- **WRITTEN INSTRUCTION**
Print the rows from the line with "woodcutter [134, 1191]" to the line with "flint is located at coordinates (362, 98).", keeping each line unchanged.

- **DATASET EXCERPTS**
-- -- --

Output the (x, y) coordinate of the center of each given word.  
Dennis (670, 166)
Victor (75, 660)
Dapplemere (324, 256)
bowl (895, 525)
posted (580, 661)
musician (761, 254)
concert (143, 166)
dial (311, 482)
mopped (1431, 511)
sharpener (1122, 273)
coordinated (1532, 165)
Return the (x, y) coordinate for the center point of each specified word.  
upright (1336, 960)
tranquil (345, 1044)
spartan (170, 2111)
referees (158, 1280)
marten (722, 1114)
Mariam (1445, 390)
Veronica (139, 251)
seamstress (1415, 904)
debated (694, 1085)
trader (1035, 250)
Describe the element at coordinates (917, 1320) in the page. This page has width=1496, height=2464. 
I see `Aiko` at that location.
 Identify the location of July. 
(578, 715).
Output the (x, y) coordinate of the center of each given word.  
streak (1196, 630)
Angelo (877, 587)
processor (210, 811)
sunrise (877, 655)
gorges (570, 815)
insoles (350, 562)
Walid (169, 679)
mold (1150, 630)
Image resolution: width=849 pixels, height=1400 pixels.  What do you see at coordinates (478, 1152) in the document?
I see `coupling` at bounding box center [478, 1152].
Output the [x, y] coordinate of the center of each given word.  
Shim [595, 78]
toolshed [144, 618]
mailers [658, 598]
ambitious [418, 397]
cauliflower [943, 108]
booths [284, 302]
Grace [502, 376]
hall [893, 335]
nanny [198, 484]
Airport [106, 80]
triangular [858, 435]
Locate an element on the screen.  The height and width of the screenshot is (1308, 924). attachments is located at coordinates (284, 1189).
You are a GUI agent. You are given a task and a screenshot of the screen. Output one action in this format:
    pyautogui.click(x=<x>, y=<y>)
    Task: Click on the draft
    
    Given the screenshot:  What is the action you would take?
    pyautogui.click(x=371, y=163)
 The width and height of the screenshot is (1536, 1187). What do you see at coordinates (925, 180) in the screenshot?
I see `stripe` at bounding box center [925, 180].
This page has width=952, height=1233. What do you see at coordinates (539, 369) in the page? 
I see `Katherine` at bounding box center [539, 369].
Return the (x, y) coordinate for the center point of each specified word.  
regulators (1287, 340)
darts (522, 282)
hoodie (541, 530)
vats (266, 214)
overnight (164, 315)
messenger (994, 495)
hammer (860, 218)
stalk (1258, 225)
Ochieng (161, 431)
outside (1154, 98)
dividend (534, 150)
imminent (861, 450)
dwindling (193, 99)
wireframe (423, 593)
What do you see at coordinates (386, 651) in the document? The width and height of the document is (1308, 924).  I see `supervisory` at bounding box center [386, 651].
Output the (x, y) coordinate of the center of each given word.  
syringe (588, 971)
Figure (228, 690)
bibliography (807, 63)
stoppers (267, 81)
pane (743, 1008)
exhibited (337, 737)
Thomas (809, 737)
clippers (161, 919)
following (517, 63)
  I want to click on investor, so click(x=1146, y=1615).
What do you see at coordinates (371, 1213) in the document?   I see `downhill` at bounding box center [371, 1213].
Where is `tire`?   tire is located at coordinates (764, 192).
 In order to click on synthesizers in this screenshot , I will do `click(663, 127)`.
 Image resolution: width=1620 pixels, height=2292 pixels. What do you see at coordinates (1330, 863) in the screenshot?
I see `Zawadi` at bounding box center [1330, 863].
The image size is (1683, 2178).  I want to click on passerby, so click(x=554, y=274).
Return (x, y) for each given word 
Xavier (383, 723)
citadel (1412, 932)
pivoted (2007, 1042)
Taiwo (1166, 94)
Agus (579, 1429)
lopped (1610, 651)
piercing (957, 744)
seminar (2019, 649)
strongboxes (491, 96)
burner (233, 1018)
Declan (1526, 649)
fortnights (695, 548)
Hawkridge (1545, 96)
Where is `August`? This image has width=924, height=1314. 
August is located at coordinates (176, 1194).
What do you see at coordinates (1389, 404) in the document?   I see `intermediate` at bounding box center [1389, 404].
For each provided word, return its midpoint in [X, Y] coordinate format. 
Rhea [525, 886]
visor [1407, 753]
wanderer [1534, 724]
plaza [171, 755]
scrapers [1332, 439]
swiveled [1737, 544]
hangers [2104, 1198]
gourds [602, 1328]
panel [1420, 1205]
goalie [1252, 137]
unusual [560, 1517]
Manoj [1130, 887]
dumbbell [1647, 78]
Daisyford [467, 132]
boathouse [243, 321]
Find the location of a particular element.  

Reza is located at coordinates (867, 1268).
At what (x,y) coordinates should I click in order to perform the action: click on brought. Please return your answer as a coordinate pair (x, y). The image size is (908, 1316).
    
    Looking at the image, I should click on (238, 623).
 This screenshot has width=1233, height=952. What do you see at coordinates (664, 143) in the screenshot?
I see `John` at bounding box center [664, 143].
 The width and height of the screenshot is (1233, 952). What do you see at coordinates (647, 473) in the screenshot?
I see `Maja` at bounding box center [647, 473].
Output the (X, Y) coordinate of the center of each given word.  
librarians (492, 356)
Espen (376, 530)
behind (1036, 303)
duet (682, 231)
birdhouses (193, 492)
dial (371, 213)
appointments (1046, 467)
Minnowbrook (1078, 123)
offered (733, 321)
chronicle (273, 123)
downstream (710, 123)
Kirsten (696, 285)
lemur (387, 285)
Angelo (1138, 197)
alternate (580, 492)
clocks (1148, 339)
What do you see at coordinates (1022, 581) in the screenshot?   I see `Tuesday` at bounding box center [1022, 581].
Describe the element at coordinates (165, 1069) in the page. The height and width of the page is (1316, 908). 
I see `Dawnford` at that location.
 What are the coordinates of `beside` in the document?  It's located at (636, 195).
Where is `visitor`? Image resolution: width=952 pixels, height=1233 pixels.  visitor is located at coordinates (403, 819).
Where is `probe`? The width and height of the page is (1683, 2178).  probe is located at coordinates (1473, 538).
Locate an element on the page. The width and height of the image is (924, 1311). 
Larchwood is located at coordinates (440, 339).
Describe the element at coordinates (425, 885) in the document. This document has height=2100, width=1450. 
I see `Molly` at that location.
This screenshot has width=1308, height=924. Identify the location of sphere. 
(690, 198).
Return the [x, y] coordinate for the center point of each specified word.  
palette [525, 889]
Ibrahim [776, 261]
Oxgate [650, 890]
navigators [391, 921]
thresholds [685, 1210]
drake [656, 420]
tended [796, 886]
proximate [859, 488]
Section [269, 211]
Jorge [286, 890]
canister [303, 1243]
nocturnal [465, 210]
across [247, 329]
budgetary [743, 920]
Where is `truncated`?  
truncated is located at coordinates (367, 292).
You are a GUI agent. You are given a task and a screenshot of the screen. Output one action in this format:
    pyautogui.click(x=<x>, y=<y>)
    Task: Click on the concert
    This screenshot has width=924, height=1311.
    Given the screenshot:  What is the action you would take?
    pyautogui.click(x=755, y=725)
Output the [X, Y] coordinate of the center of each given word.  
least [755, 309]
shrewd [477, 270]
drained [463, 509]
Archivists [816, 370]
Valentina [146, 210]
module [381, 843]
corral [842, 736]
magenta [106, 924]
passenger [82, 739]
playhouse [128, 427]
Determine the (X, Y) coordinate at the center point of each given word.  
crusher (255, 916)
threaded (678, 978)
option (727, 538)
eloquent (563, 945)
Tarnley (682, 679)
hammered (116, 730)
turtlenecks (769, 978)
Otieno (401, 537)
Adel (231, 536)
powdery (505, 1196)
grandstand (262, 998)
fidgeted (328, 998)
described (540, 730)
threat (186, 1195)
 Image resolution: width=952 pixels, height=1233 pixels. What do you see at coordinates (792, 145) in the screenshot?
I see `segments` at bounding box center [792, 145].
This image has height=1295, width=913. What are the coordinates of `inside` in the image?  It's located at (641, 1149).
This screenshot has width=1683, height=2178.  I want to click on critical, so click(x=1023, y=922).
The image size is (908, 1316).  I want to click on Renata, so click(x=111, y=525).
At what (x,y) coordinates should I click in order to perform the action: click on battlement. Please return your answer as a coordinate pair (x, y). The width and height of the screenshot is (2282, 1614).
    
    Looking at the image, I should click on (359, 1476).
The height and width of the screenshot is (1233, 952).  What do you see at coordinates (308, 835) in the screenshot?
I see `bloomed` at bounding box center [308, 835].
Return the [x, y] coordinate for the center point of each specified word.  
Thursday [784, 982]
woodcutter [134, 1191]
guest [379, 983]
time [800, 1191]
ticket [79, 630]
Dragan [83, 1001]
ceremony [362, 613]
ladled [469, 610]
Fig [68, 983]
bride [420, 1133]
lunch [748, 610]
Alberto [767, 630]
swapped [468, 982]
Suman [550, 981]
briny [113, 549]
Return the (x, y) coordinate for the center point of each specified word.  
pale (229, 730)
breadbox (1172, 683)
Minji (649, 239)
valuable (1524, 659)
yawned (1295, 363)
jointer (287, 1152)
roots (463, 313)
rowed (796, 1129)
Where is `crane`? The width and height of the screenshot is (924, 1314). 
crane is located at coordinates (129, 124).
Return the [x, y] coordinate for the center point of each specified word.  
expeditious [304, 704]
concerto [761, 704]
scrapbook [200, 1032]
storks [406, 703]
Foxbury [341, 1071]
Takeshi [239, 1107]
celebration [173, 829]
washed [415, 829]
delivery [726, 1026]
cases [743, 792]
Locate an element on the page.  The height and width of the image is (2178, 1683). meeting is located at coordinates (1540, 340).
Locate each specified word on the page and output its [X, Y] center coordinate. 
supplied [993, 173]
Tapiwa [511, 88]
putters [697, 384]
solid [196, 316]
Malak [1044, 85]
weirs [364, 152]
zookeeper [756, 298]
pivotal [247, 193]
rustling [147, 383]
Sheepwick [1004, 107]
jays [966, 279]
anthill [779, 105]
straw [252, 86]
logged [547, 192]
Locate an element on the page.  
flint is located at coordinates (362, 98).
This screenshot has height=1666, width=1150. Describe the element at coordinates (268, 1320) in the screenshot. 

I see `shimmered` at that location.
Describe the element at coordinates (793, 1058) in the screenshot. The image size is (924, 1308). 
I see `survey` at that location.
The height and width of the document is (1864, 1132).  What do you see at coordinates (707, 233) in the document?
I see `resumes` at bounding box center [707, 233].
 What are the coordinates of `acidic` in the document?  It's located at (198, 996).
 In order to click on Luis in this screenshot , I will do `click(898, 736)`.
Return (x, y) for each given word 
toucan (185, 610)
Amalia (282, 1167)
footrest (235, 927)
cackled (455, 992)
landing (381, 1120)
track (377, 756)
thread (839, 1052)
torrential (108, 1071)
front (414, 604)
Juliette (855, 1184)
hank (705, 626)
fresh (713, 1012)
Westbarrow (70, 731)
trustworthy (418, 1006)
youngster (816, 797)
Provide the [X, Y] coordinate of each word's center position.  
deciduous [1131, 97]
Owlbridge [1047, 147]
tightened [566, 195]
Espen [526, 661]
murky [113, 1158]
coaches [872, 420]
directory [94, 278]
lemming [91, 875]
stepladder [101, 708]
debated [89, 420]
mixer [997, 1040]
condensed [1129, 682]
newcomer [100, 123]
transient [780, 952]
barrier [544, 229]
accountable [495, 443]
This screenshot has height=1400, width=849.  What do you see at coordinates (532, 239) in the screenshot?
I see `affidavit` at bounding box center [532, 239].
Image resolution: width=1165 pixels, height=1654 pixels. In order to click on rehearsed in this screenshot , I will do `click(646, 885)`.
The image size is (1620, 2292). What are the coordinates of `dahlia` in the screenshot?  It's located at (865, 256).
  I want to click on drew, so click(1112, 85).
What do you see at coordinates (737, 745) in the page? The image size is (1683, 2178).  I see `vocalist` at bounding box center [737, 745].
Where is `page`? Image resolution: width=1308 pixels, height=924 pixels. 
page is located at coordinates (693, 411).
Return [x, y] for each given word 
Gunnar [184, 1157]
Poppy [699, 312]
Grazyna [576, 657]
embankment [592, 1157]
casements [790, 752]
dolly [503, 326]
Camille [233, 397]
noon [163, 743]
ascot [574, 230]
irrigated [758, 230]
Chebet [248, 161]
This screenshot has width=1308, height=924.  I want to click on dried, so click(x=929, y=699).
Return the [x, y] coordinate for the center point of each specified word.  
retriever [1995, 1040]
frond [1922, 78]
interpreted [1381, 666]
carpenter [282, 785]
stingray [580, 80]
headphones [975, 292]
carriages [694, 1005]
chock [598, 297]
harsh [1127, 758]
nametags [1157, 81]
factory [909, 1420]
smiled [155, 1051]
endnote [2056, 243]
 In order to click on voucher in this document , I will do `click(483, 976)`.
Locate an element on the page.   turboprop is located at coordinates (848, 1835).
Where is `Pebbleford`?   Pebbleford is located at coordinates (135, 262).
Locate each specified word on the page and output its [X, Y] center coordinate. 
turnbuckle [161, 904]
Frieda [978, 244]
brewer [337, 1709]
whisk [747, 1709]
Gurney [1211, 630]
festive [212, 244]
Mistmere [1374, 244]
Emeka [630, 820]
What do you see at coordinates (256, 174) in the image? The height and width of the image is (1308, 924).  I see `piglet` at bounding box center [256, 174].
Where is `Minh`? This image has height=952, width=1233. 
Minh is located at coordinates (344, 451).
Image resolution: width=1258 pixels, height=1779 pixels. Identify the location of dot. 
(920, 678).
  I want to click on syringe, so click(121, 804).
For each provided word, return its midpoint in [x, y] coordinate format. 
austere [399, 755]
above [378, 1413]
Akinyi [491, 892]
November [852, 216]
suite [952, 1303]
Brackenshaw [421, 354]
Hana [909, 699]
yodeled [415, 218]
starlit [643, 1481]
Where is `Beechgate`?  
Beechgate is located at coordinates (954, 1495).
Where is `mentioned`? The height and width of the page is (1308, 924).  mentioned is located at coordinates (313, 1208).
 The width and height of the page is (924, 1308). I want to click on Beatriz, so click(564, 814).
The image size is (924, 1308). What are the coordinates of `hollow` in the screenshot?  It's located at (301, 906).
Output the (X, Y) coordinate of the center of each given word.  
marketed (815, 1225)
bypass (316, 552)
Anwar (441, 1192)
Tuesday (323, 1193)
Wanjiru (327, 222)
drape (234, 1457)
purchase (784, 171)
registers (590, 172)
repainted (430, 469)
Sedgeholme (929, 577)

-- -- --

- **COMPLETED EXERCISE**
woodcutter [134, 1191]
guest [379, 983]
time [800, 1191]
ticket [79, 630]
Dragan [83, 1001]
ceremony [362, 613]
ladled [469, 610]
Fig [68, 983]
bride [420, 1133]
lunch [748, 610]
Alberto [767, 630]
swapped [468, 982]
Suman [550, 981]
briny [113, 549]
Return the (x, y) coordinate for the center point of each specified word.  
pale (229, 730)
breadbox (1172, 683)
Minji (649, 239)
valuable (1524, 659)
yawned (1295, 363)
jointer (287, 1152)
roots (463, 313)
rowed (796, 1129)
Where is `crane`? The width and height of the screenshot is (924, 1314). 
crane is located at coordinates (129, 124).
Return the [x, y] coordinate for the center point of each specified word.  
expeditious [304, 704]
concerto [761, 704]
scrapbook [200, 1032]
storks [406, 703]
Foxbury [341, 1071]
Takeshi [239, 1107]
celebration [173, 829]
washed [415, 829]
delivery [726, 1026]
cases [743, 792]
Locate an element on the page.  The height and width of the image is (2178, 1683). meeting is located at coordinates (1540, 340).
Locate each specified word on the page and output its [X, Y] center coordinate. 
supplied [993, 173]
Tapiwa [511, 88]
putters [697, 384]
solid [196, 316]
Malak [1044, 85]
weirs [364, 152]
zookeeper [756, 298]
pivotal [247, 193]
rustling [147, 383]
Sheepwick [1004, 107]
jays [966, 279]
anthill [779, 105]
straw [252, 86]
logged [547, 192]
Locate an element on the page.  
flint is located at coordinates (362, 98).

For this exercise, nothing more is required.